START Extracted entries

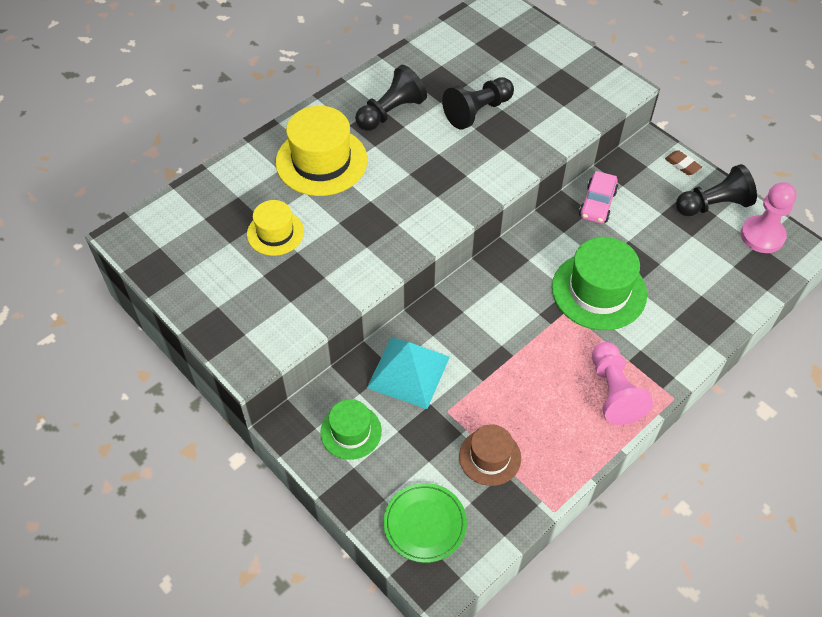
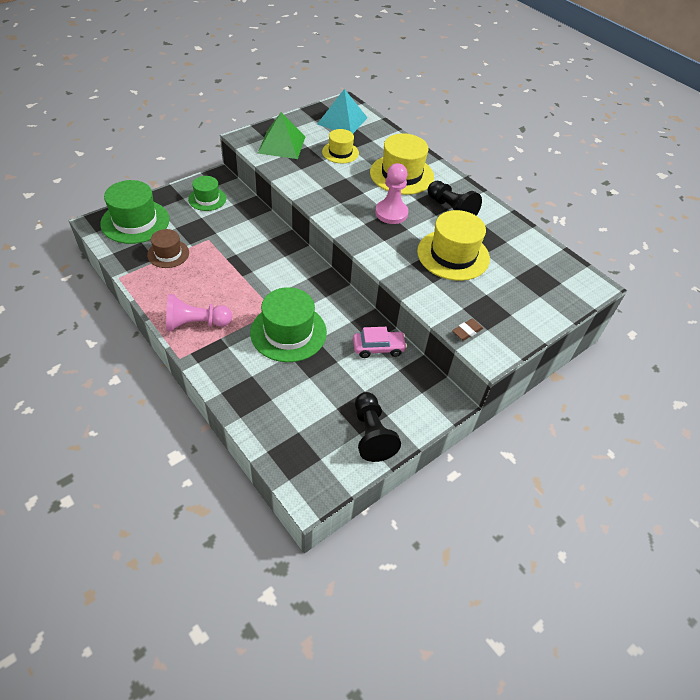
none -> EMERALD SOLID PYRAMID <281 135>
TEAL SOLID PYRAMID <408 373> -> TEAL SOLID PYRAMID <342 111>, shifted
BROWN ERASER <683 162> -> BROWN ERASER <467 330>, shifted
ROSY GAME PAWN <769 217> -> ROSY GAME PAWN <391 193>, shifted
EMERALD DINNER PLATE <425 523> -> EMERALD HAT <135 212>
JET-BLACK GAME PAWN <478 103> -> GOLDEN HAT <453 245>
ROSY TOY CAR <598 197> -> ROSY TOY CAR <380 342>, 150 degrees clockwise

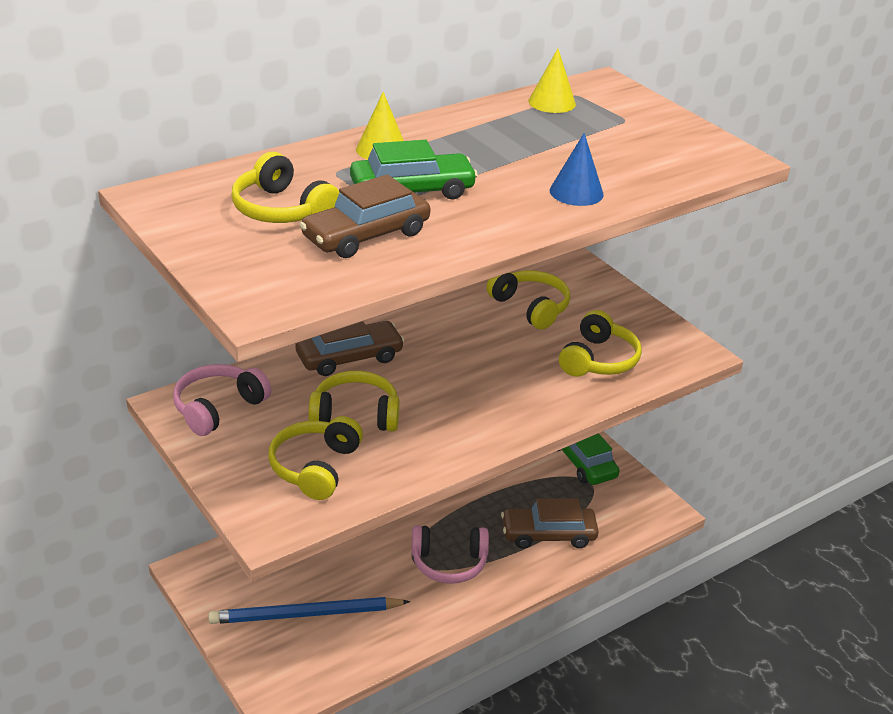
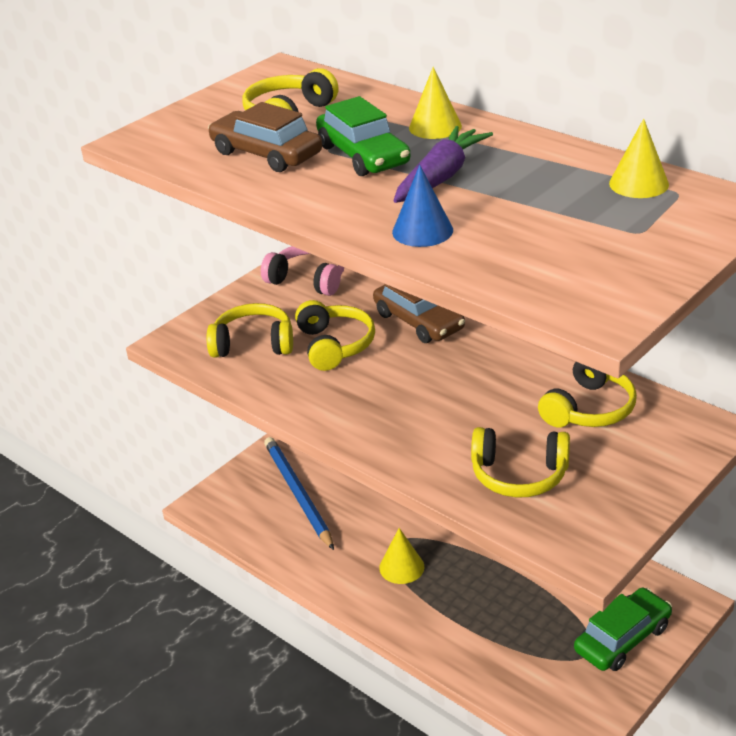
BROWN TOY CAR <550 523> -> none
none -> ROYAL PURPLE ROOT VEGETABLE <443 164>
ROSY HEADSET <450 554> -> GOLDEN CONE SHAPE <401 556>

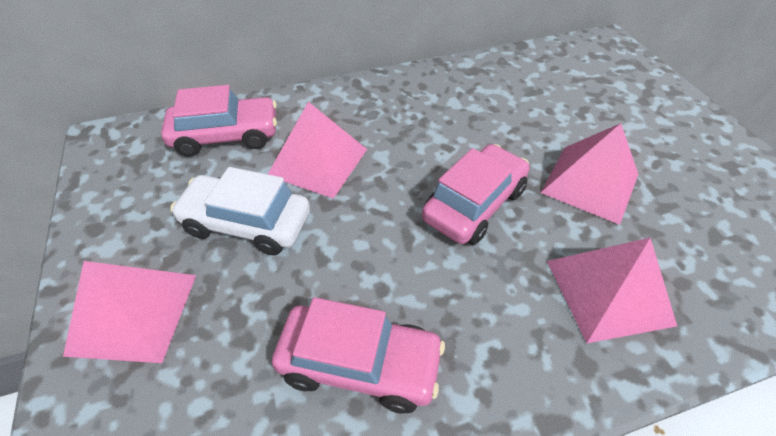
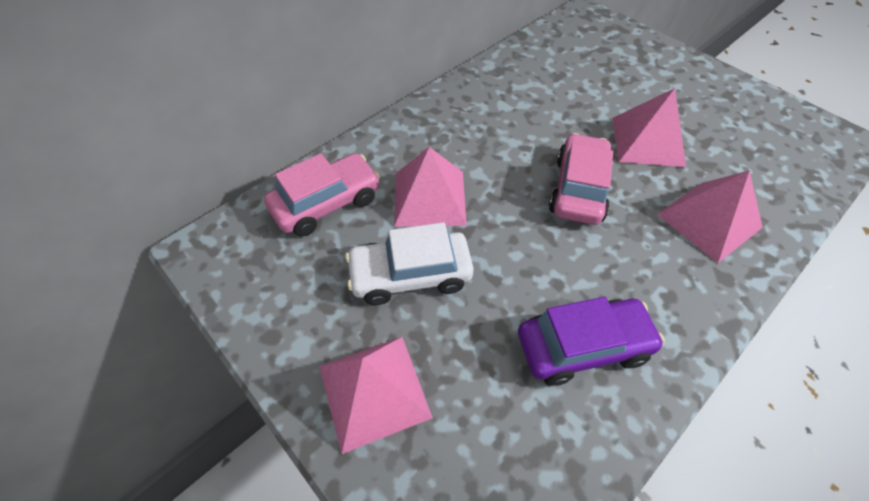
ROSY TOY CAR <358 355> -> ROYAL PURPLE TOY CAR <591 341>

END Extracted entries

Problem to work on => Your copy should hold only the lines running from the one that contains "JET-BLACK GAME PAWN" through the final line of the data; transcribe them exactly, both ends included, and leave pictures out.

Answer space =>
JET-BLACK GAME PAWN <478 103> -> GOLDEN HAT <453 245>
ROSY TOY CAR <598 197> -> ROSY TOY CAR <380 342>, 150 degrees clockwise

BROWN TOY CAR <550 523> -> none
none -> ROYAL PURPLE ROOT VEGETABLE <443 164>
ROSY HEADSET <450 554> -> GOLDEN CONE SHAPE <401 556>

ROSY TOY CAR <358 355> -> ROYAL PURPLE TOY CAR <591 341>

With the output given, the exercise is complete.